> [YOUR ASSIGNMENT]: Would you please state how many lines in the entries contain the word "RELAY"? Only the number should be given.

[Records drawn from a dataset]
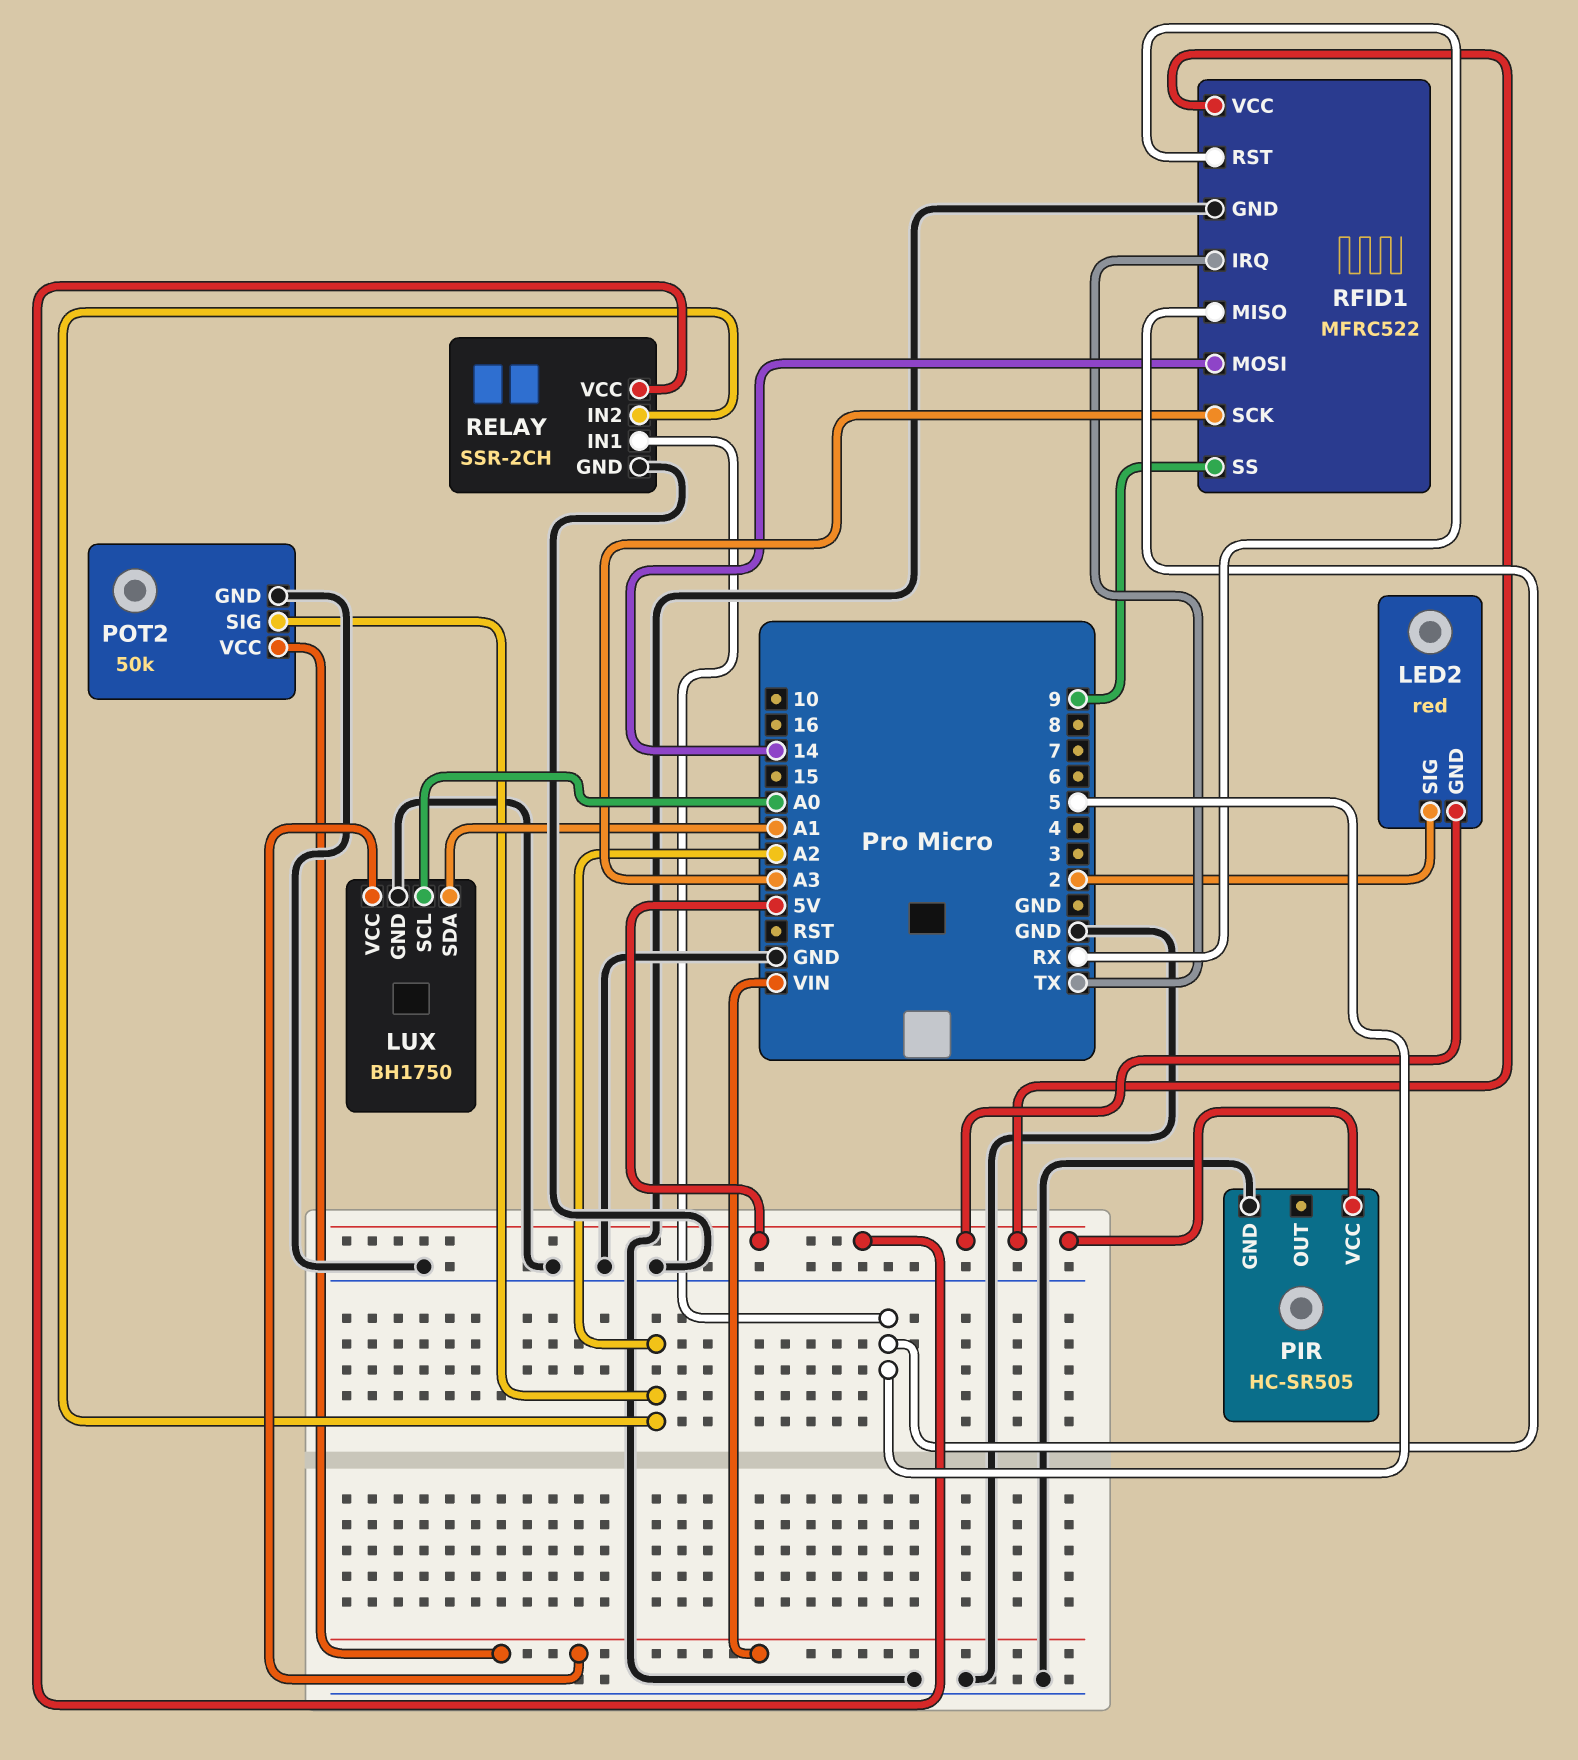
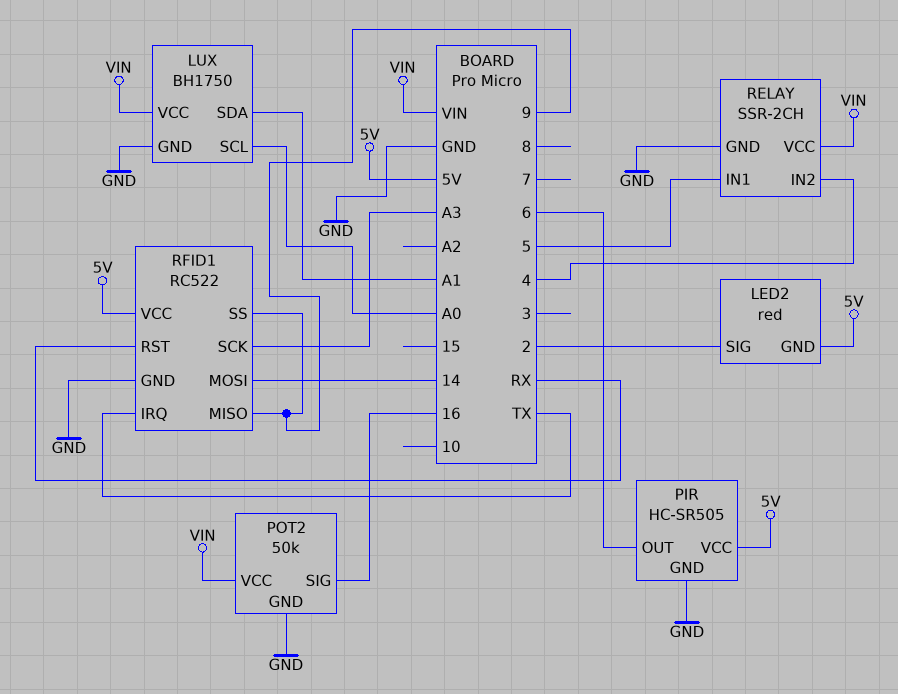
PIR pin OUT: none -> 6
POT2 pin SIG: A2 -> 16
RELAY pin IN2: A2 -> 4
RELAY pin VCC: 5V -> VIN
RFID1: MFRC522 -> RC522
RFID1 pin MISO: 5 -> 9

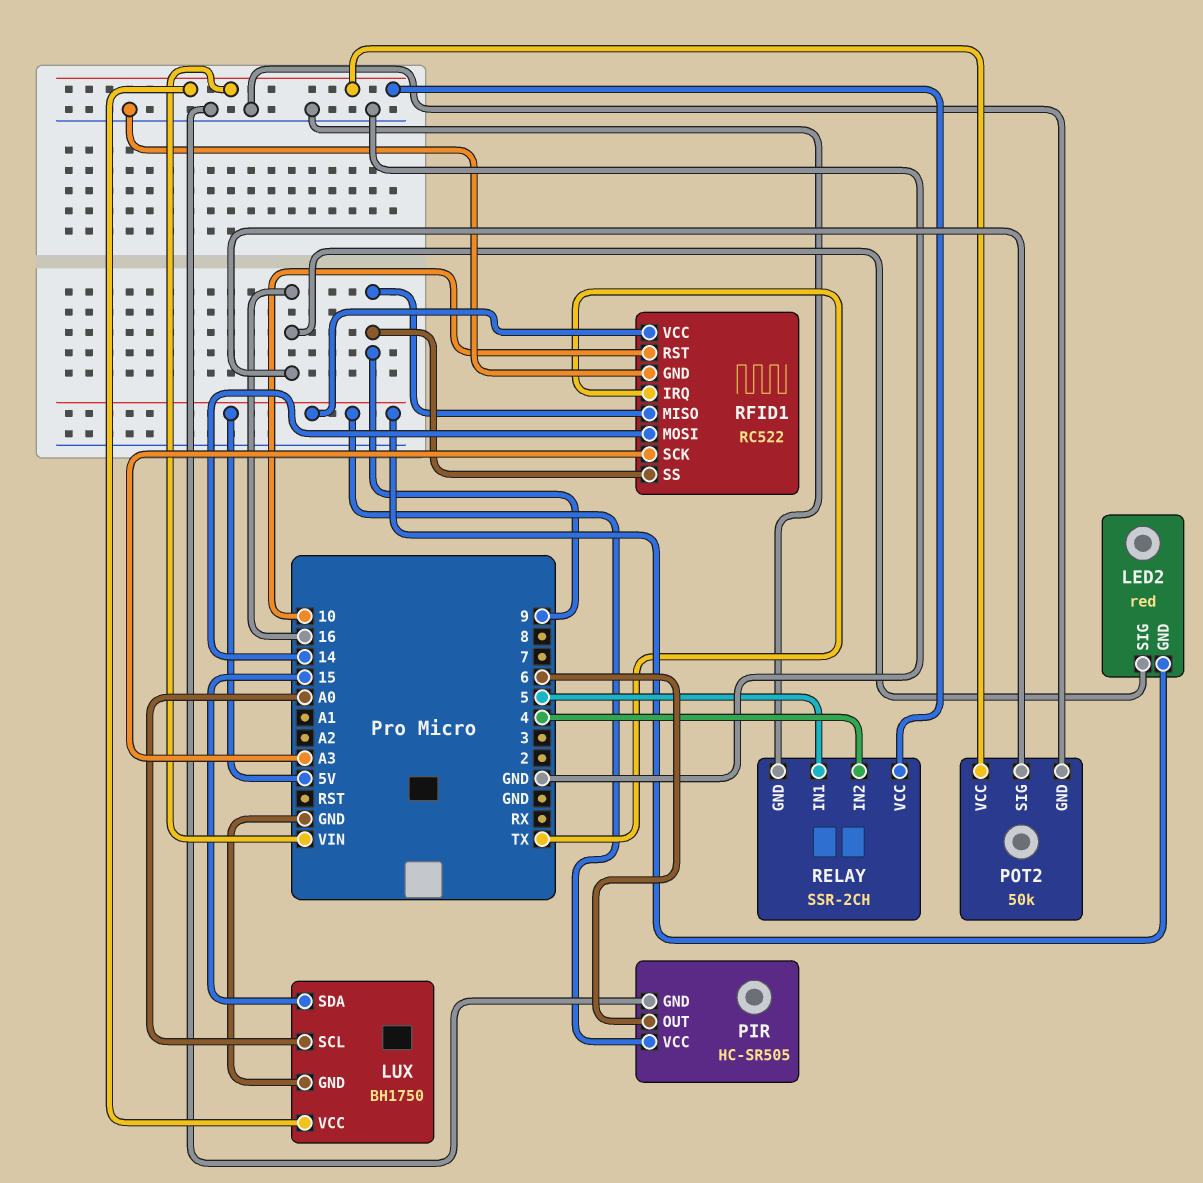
LED2 pin SIG: 2 -> 16
LUX pin SDA: A1 -> 15
RFID1 pin RST: RX -> 10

> [TASK RESPONSE]: 2